> **TASK OBJECTIVE**: Go to the line containing "grey brick G8:H8" in the records below. Repeat it and the lines after it exactly, all the way to the end.

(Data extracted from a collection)
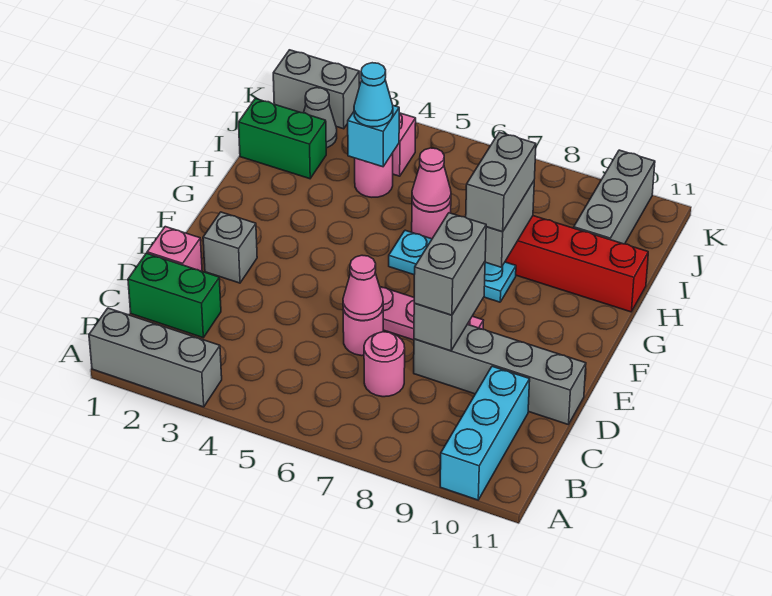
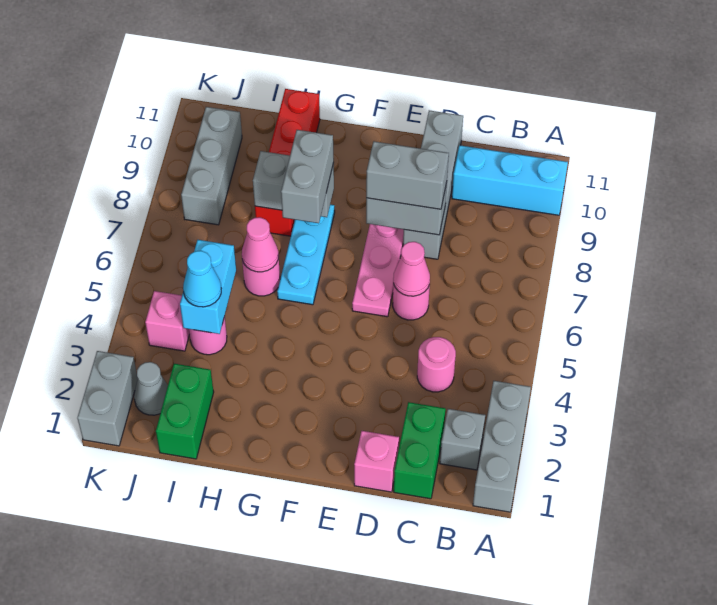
pink round brick C7 level 1 -> pink round brick C4 level 1
grey brick E2 level 1 -> grey brick B2 level 1
grey brick G8:H8 level 3 -> grey brick G7:G8 level 3
cyan brick I4 level 2 -> cyan brick I4:I5 level 2
grey brick I10:K10 level 1 -> grey brick J8:J10 level 1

> **SOLUTION**:
grey brick G8:H8 level 3 -> grey brick G7:G8 level 3
cyan brick I4 level 2 -> cyan brick I4:I5 level 2
grey brick I10:K10 level 1 -> grey brick J8:J10 level 1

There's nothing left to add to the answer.